(Saved entries)

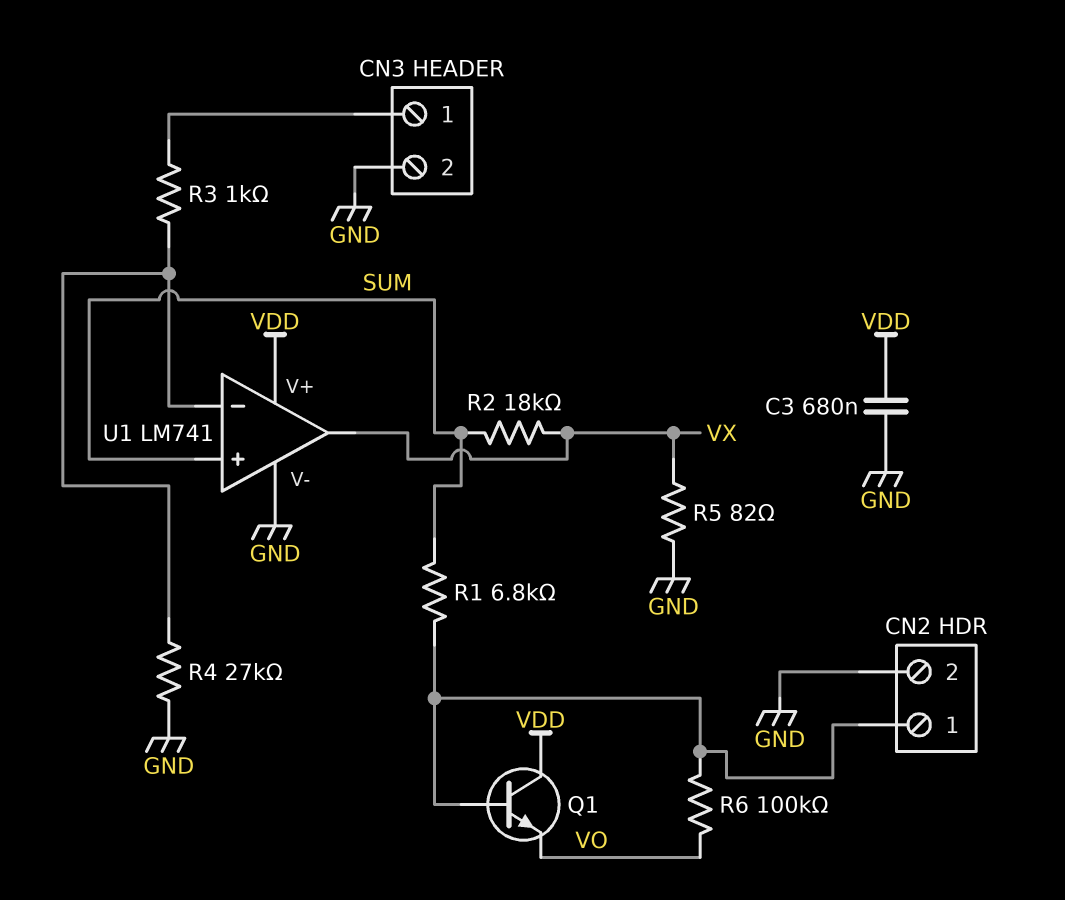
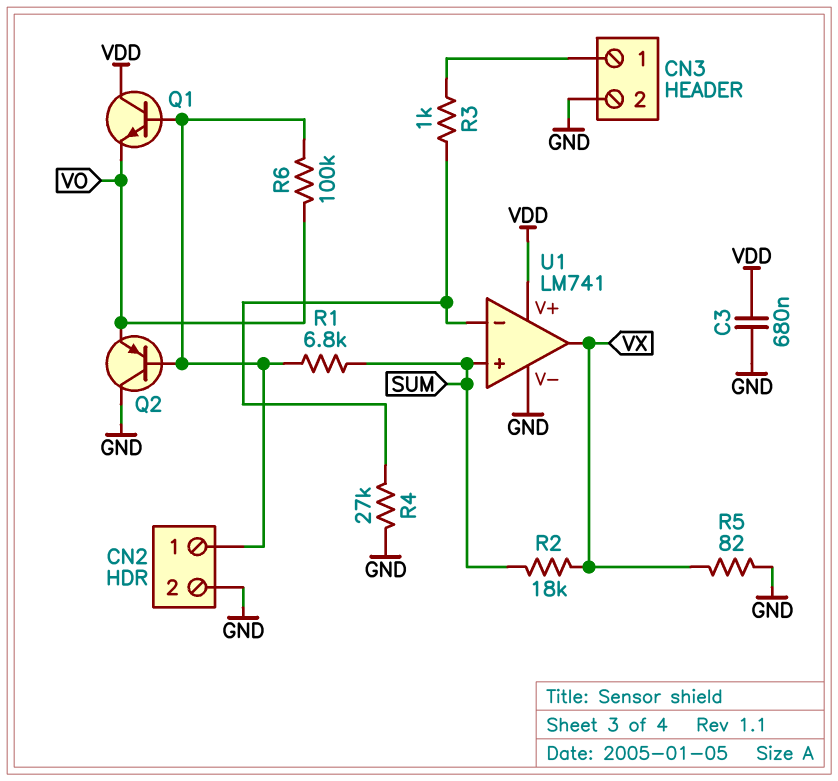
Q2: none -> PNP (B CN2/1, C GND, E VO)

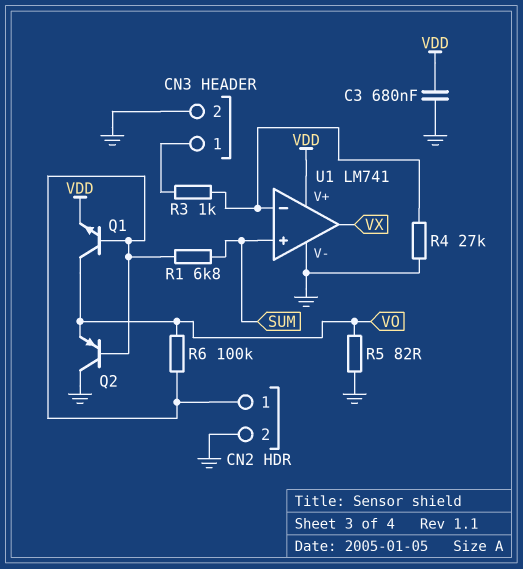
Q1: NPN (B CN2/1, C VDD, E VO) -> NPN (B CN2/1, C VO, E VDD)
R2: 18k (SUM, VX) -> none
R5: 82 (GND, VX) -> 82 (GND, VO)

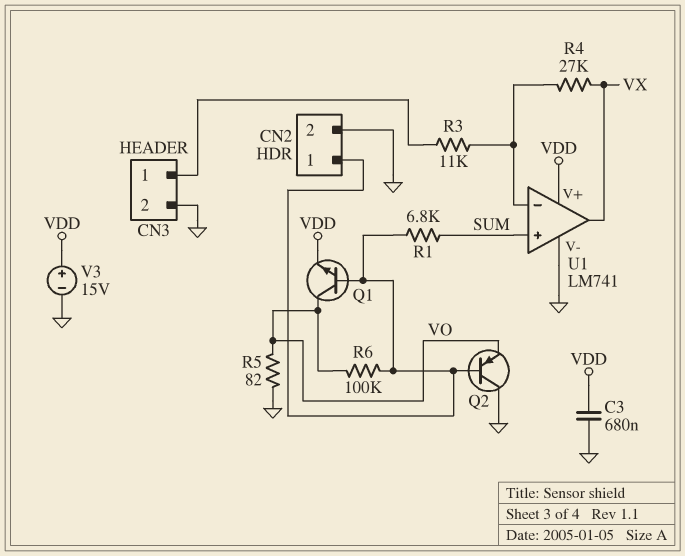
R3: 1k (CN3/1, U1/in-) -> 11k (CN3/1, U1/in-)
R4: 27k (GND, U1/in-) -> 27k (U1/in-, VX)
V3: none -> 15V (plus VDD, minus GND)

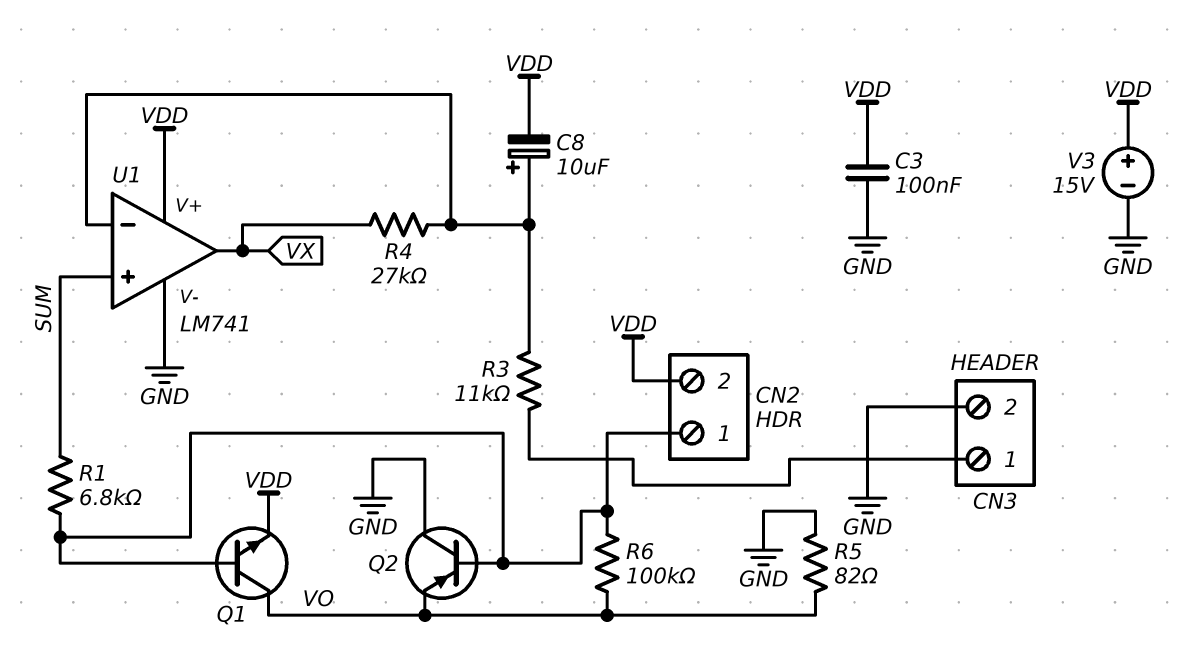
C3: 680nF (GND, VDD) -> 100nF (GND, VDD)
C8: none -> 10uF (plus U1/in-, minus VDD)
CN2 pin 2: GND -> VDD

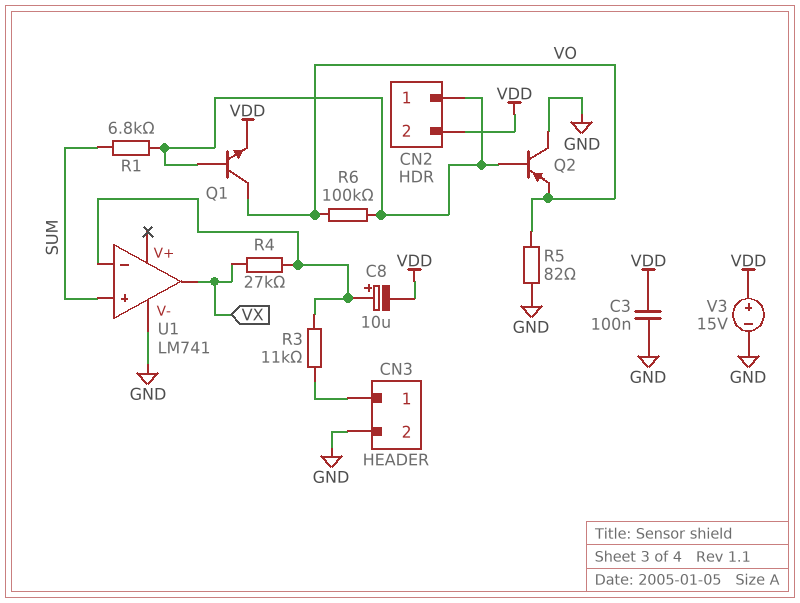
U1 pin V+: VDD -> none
--
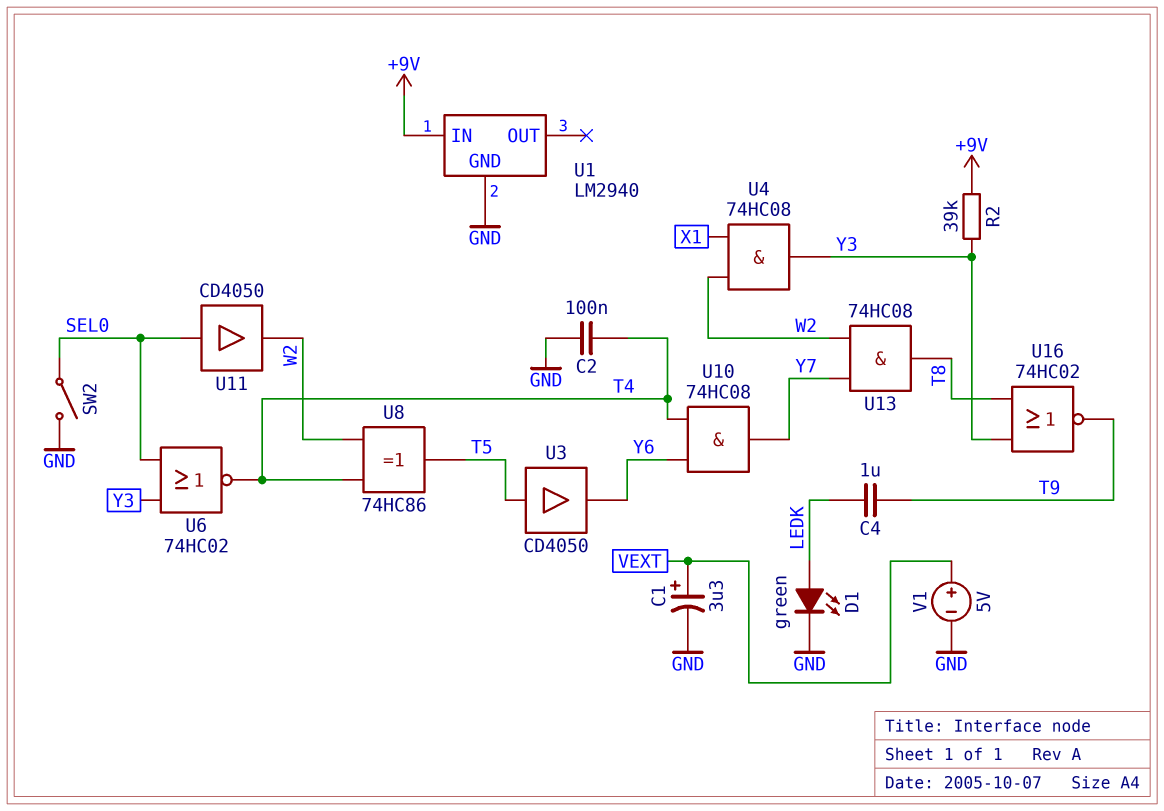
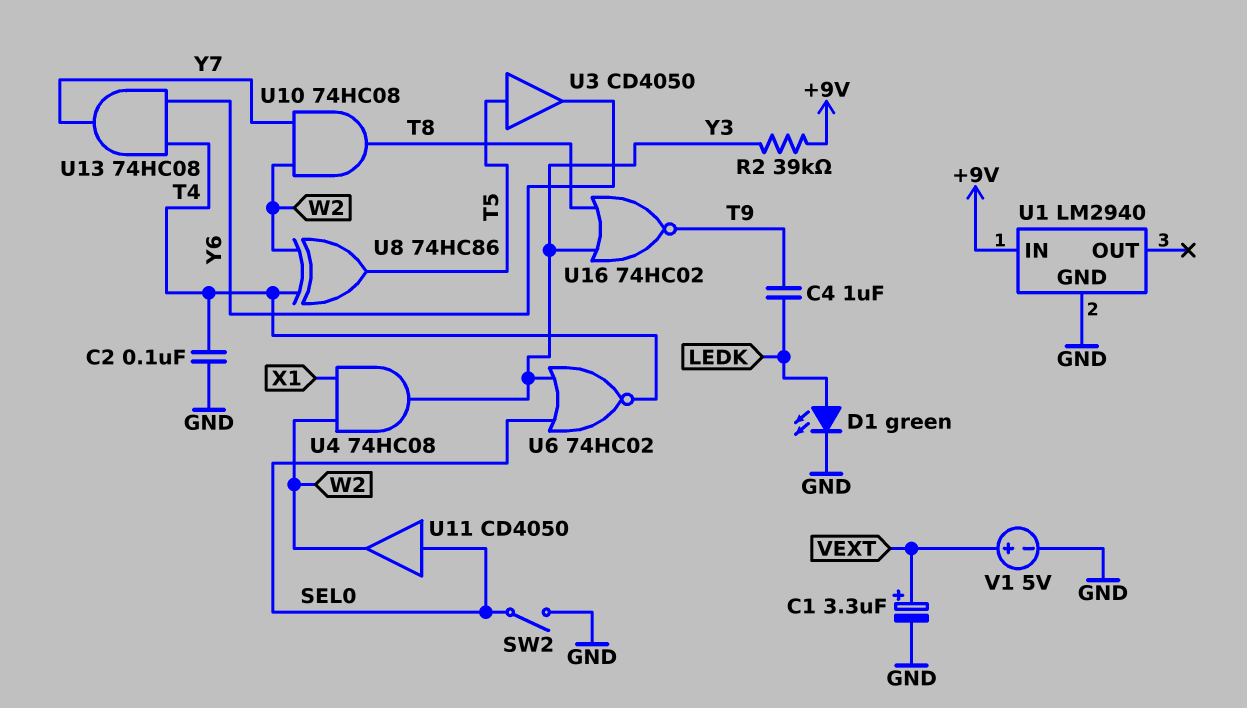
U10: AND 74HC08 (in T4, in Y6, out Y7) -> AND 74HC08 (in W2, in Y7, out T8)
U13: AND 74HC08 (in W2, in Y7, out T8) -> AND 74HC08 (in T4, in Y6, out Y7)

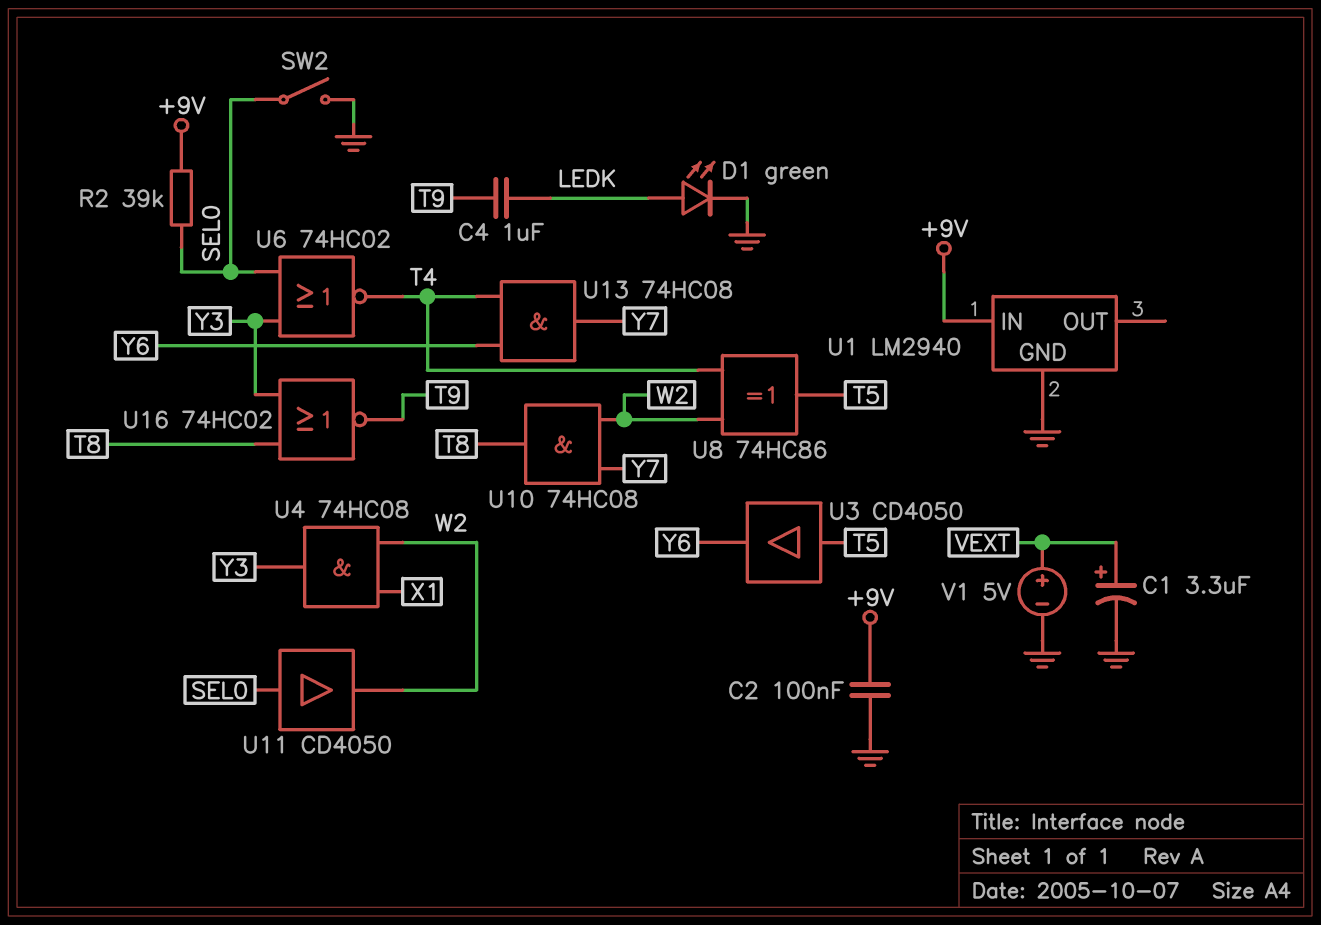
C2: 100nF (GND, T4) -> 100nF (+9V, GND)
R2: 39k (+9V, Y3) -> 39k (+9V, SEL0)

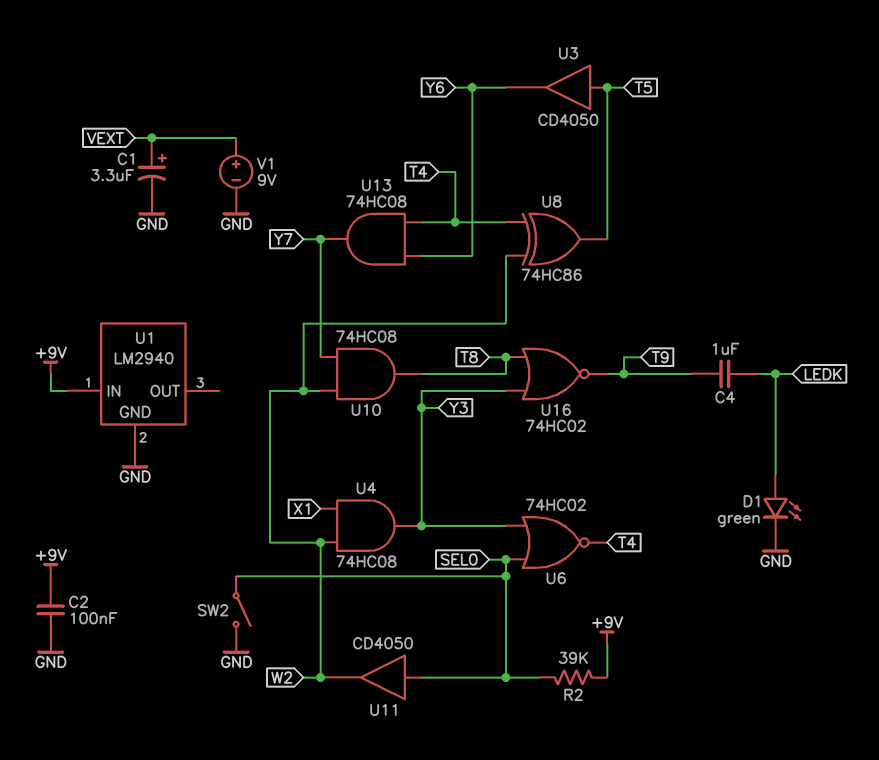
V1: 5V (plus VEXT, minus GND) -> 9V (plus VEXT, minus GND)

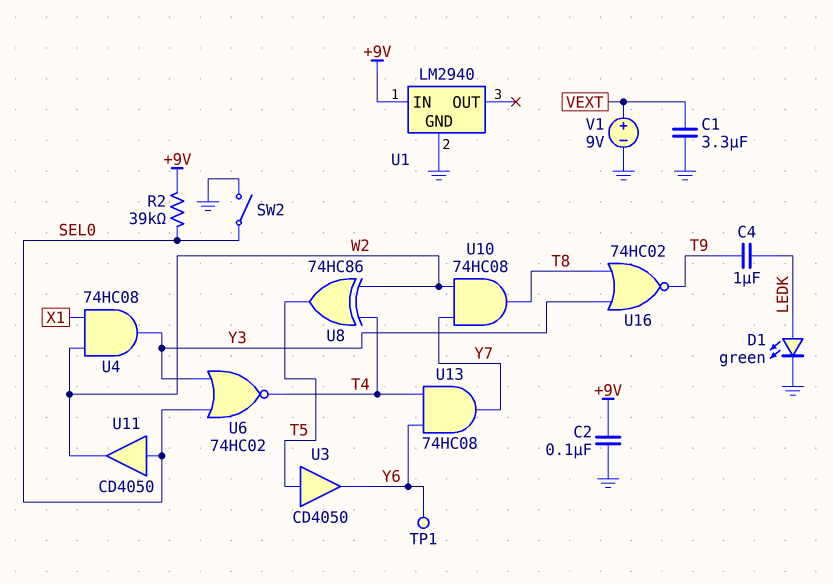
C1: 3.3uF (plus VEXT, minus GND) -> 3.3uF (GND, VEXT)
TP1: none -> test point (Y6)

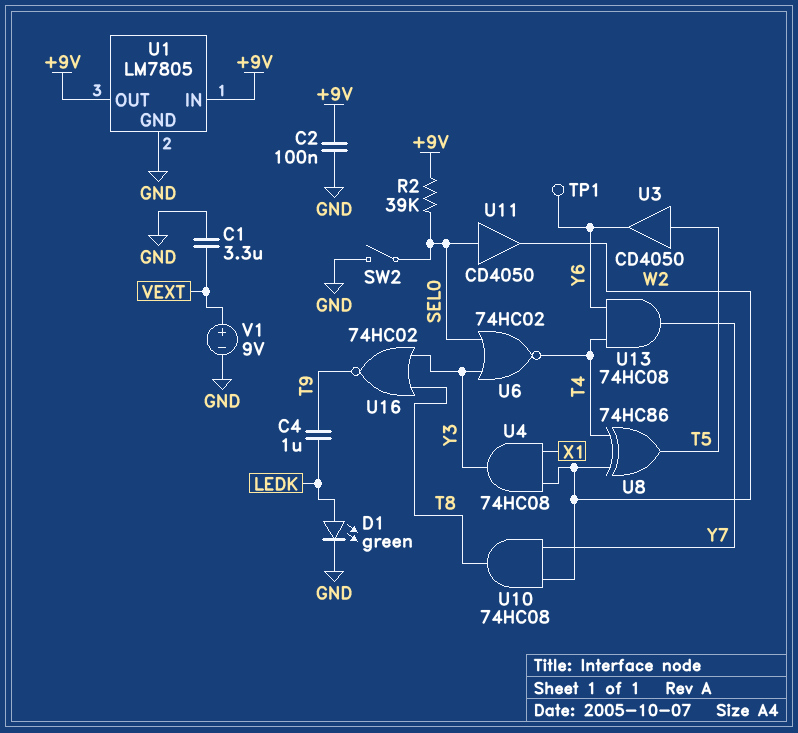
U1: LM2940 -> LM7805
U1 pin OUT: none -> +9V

» **Exercise details**
Nothing outside the stretch above, from the line with "R3: 1k (CN3/1, U1/in-) -> 11k (CN3/1, U1/in-)" through the line with "U1 pin V+: VDD -> none", is set down. Transcribe that stretch exactly, ends included, but not its pictures.

» **Response**
R3: 1k (CN3/1, U1/in-) -> 11k (CN3/1, U1/in-)
R4: 27k (GND, U1/in-) -> 27k (U1/in-, VX)
V3: none -> 15V (plus VDD, minus GND)

C3: 680nF (GND, VDD) -> 100nF (GND, VDD)
C8: none -> 10uF (plus U1/in-, minus VDD)
CN2 pin 2: GND -> VDD

U1 pin V+: VDD -> none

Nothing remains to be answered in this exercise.